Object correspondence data
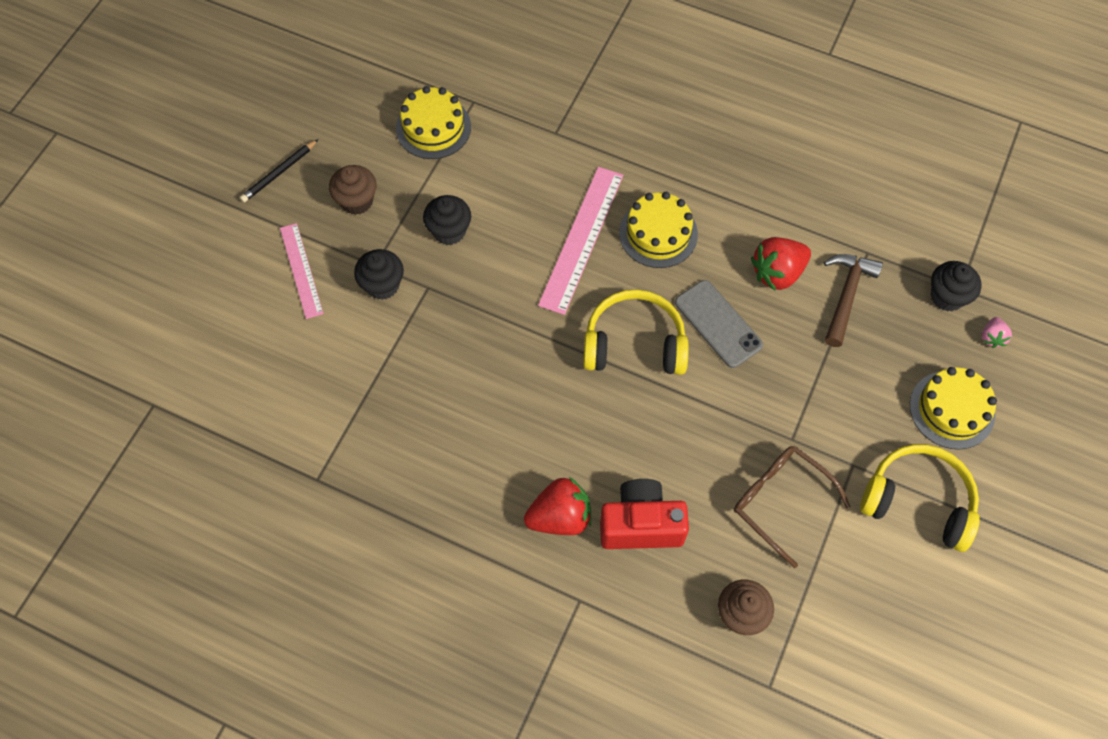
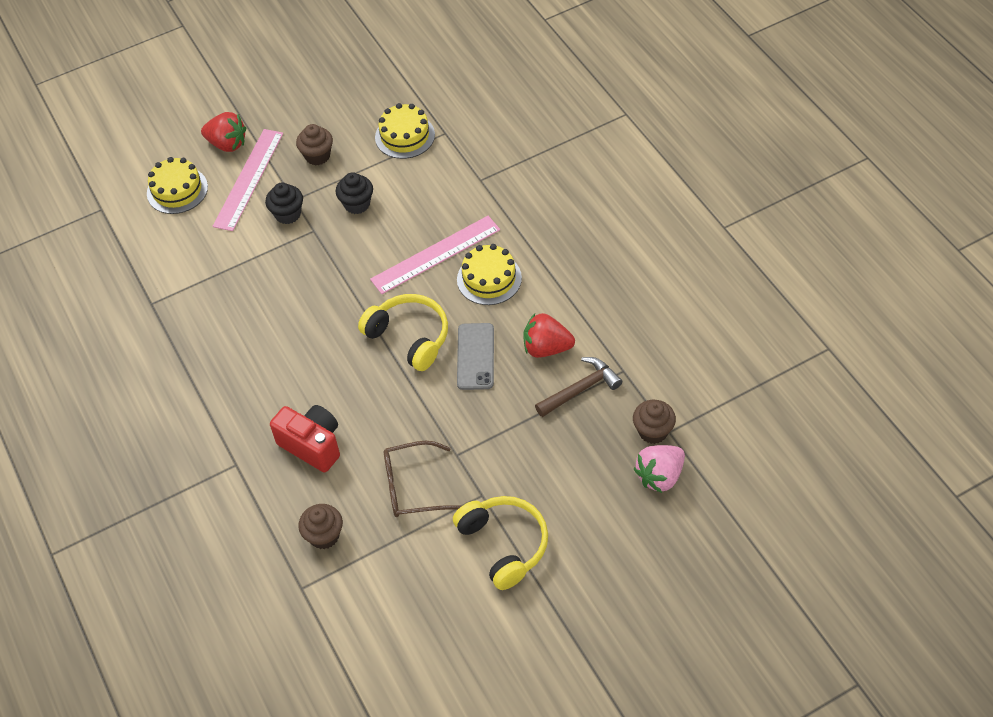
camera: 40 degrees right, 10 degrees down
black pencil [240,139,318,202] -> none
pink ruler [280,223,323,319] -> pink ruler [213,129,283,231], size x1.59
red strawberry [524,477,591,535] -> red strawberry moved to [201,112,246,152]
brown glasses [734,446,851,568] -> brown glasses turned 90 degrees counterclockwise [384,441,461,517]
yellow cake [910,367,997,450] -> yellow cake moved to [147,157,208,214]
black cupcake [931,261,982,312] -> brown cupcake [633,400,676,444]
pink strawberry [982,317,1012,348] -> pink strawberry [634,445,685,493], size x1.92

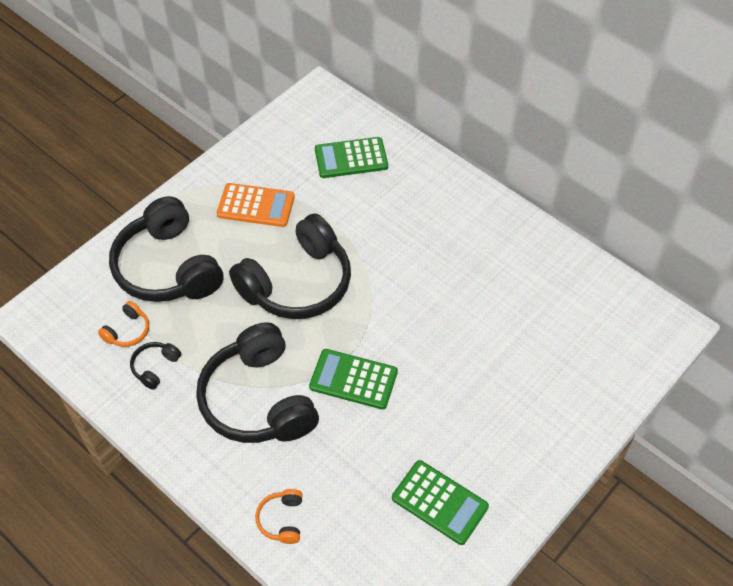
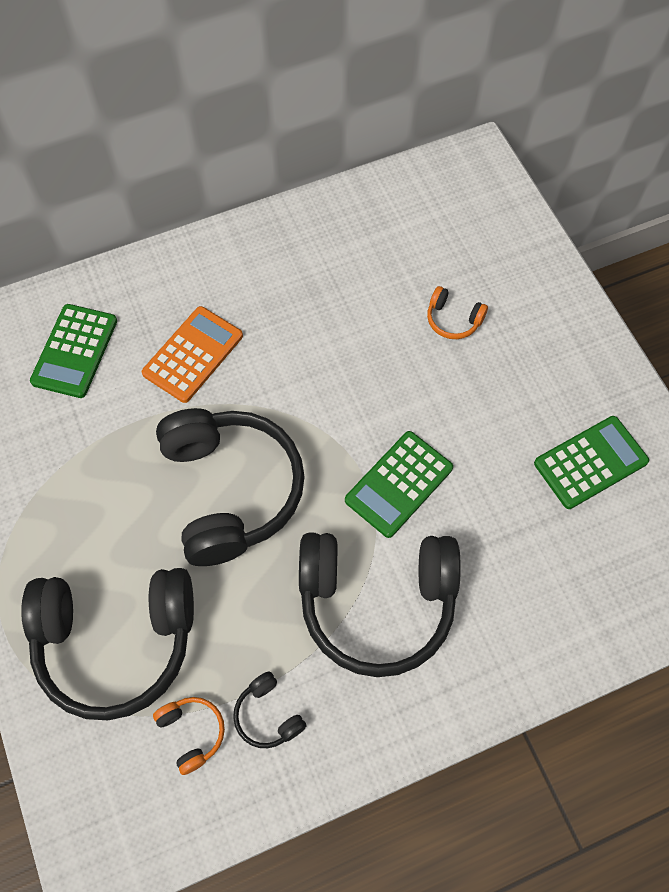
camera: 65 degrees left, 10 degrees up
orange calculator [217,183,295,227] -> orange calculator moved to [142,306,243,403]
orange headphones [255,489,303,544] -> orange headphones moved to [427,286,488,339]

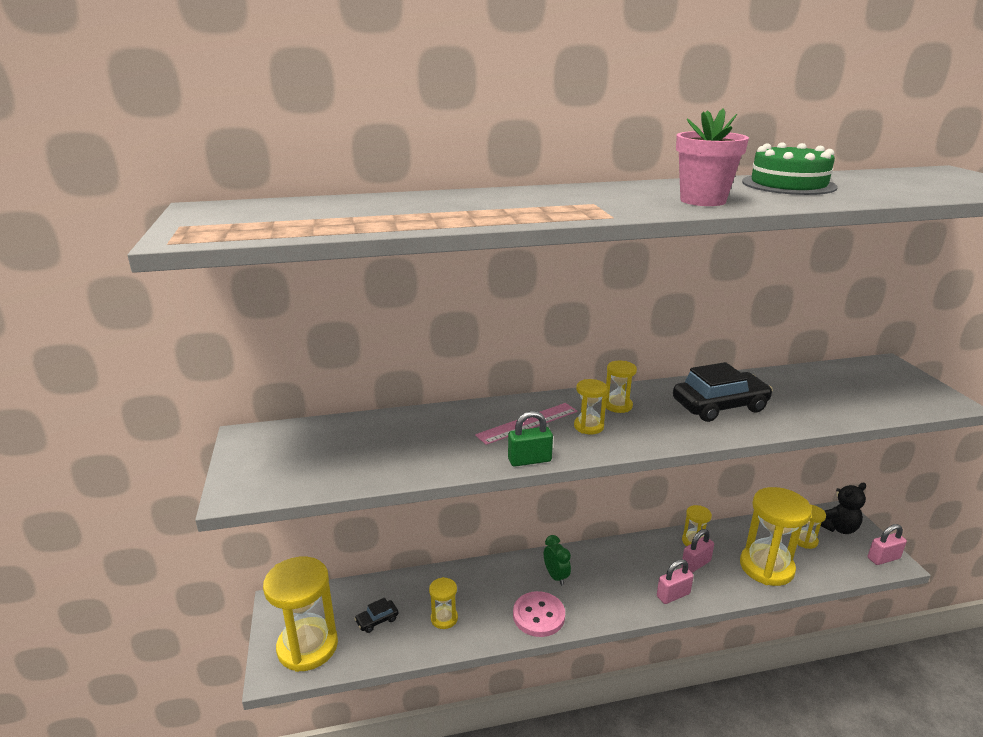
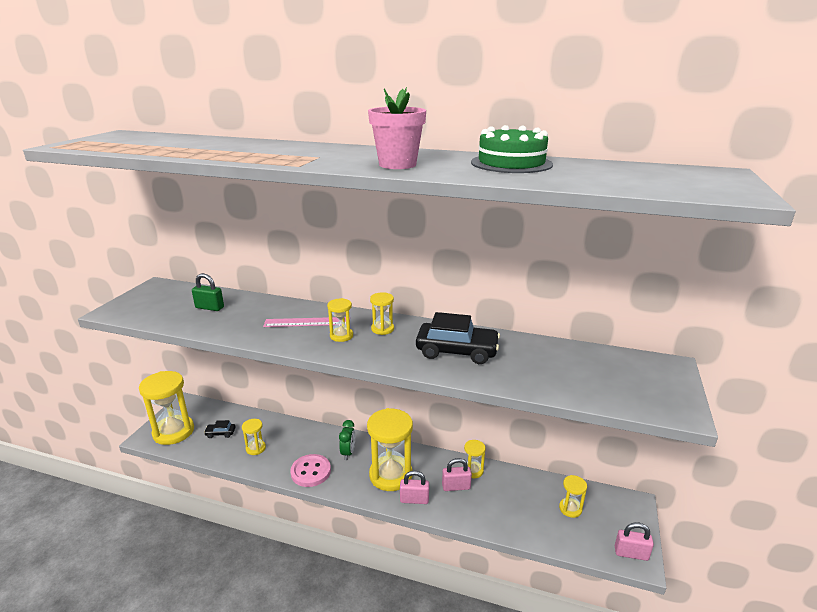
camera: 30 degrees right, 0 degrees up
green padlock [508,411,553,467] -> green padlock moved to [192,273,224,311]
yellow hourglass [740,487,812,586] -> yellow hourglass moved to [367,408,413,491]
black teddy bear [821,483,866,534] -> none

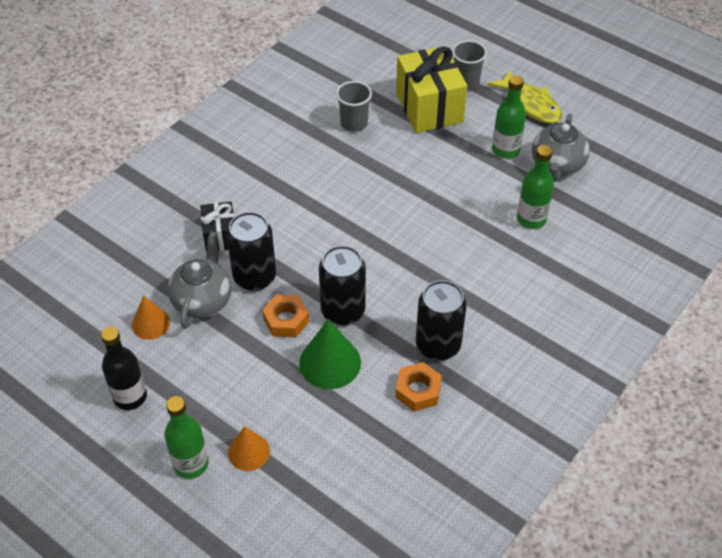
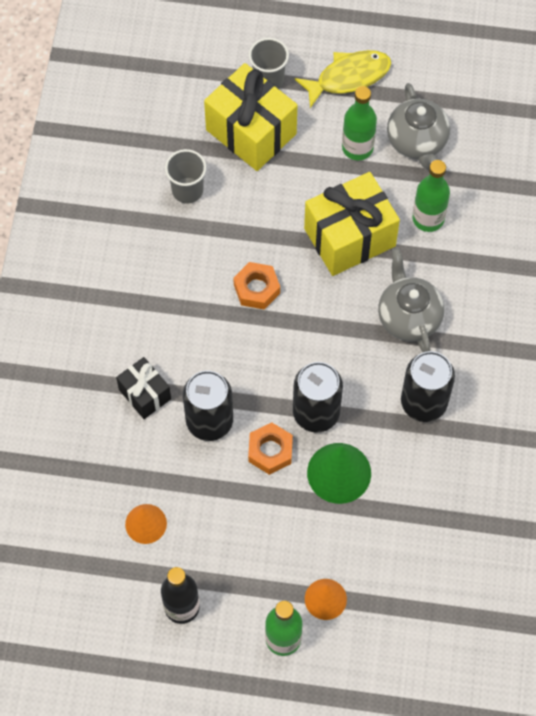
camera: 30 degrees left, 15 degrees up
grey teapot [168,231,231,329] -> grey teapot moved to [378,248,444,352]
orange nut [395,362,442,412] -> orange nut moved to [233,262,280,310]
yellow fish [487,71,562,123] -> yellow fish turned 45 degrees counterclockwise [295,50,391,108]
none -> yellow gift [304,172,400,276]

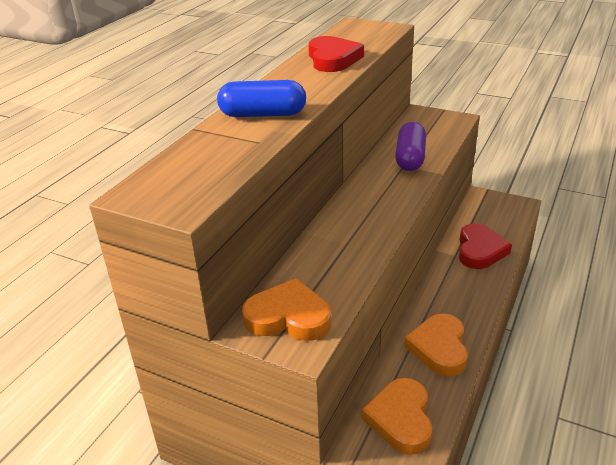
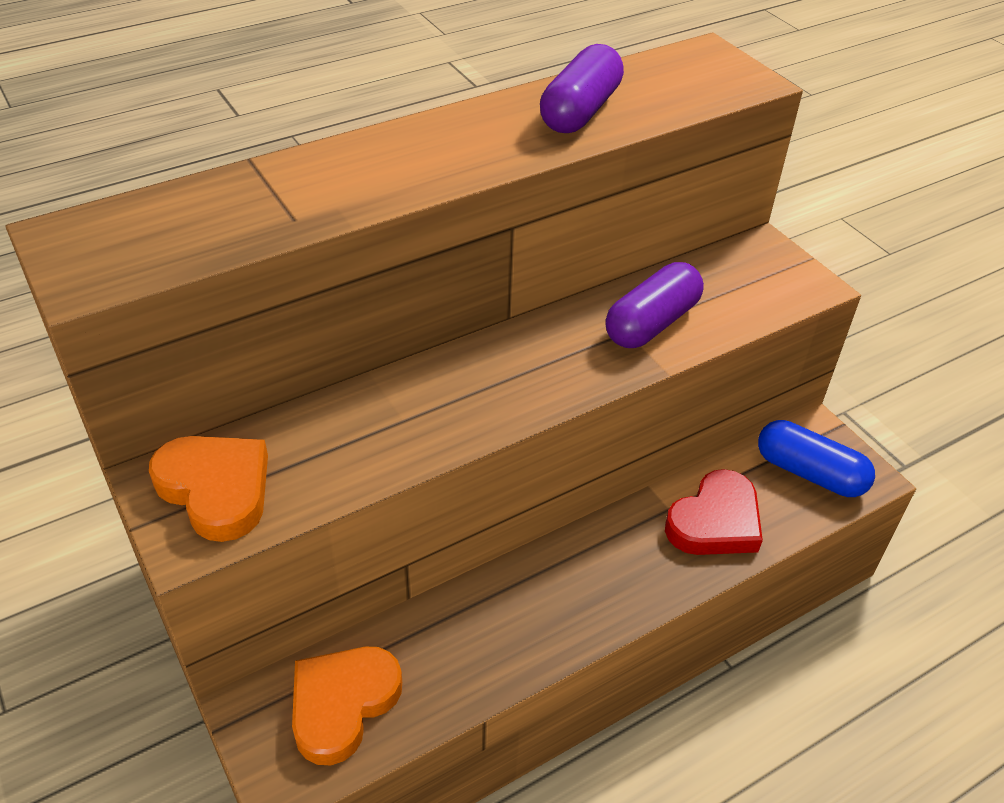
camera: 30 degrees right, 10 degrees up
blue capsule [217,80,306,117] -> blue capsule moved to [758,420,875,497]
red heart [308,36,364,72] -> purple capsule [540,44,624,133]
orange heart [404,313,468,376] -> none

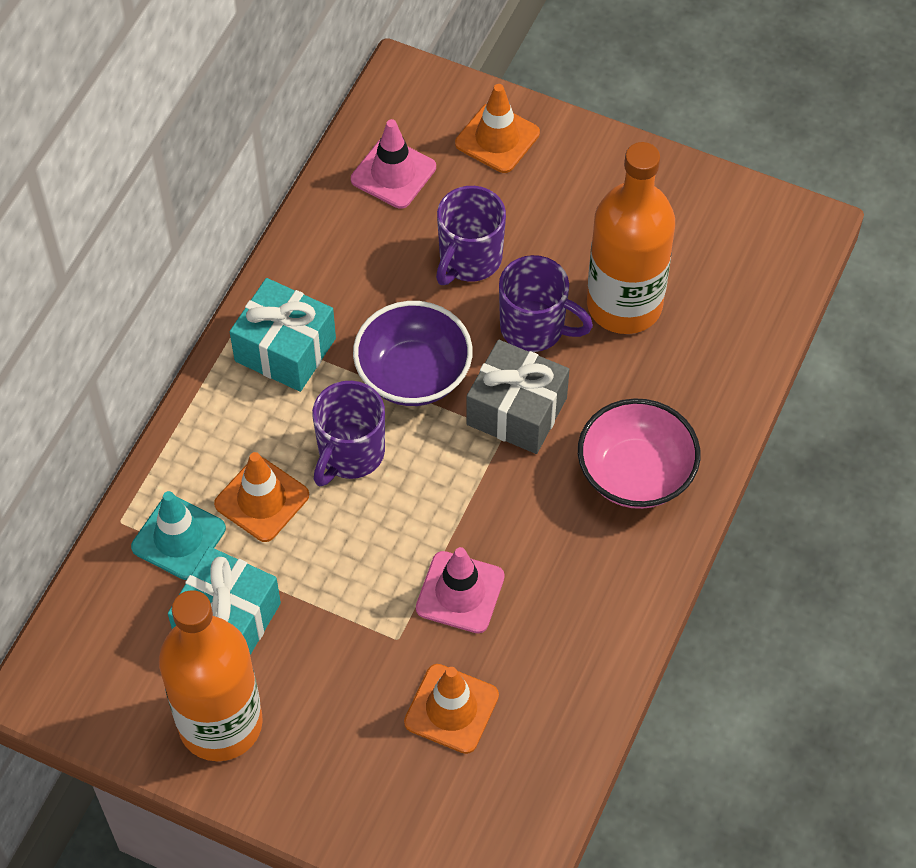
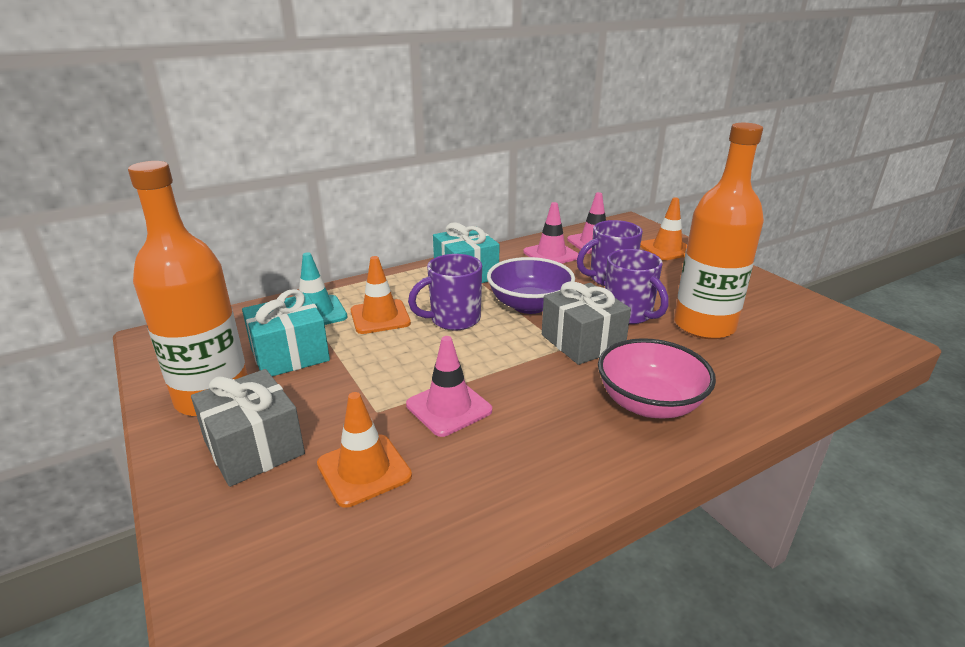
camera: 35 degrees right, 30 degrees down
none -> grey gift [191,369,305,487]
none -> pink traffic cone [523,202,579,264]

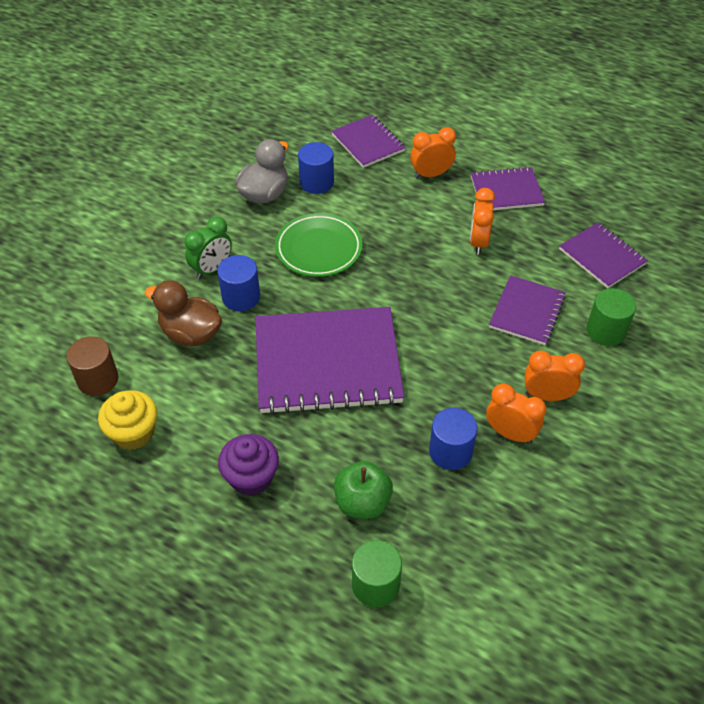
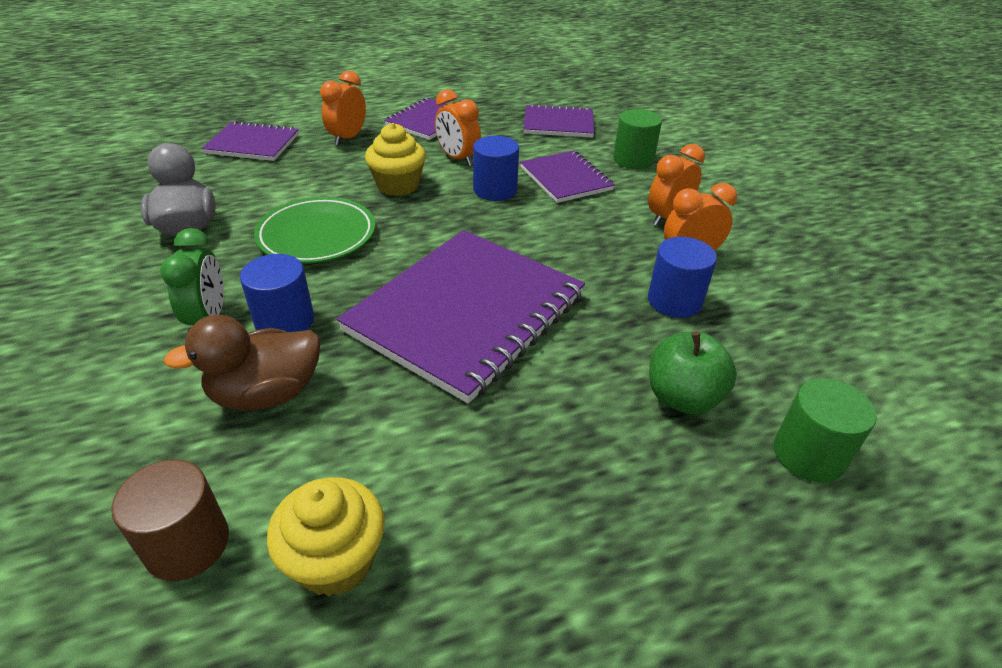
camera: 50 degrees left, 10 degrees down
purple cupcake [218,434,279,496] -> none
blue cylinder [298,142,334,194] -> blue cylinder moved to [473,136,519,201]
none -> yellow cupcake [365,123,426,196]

**The task**.
Reprint every record exactly and skip the pictures.

**Exercise solution**.
camera: 40 degrees right, 10 degrees down
black pencil [240,139,318,202] -> none
pink ruler [280,223,323,319] -> pink ruler [213,129,283,231], size x1.59
red strawberry [524,477,591,535] -> red strawberry moved to [201,112,246,152]
brown glasses [734,446,851,568] -> brown glasses turned 90 degrees counterclockwise [384,441,461,517]
yellow cake [910,367,997,450] -> yellow cake moved to [147,157,208,214]
black cupcake [931,261,982,312] -> brown cupcake [633,400,676,444]
pink strawberry [982,317,1012,348] -> pink strawberry [634,445,685,493], size x1.92

camera: 65 degrees left, 10 degrees up
orange calculator [217,183,295,227] -> orange calculator moved to [142,306,243,403]
orange headphones [255,489,303,544] -> orange headphones moved to [427,286,488,339]

camera: 30 degrees right, 0 degrees up
green padlock [508,411,553,467] -> green padlock moved to [192,273,224,311]
yellow hourglass [740,487,812,586] -> yellow hourglass moved to [367,408,413,491]
black teddy bear [821,483,866,534] -> none

camera: 30 degrees left, 15 degrees up
grey teapot [168,231,231,329] -> grey teapot moved to [378,248,444,352]
orange nut [395,362,442,412] -> orange nut moved to [233,262,280,310]
yellow fish [487,71,562,123] -> yellow fish turned 45 degrees counterclockwise [295,50,391,108]
none -> yellow gift [304,172,400,276]

camera: 30 degrees right, 10 degrees up
blue capsule [217,80,306,117] -> blue capsule moved to [758,420,875,497]
red heart [308,36,364,72] -> purple capsule [540,44,624,133]
orange heart [404,313,468,376] -> none

camera: 35 degrees right, 30 degrees down
none -> grey gift [191,369,305,487]
none -> pink traffic cone [523,202,579,264]

camera: 50 degrees left, 10 degrees down
purple cupcake [218,434,279,496] -> none
blue cylinder [298,142,334,194] -> blue cylinder moved to [473,136,519,201]
none -> yellow cupcake [365,123,426,196]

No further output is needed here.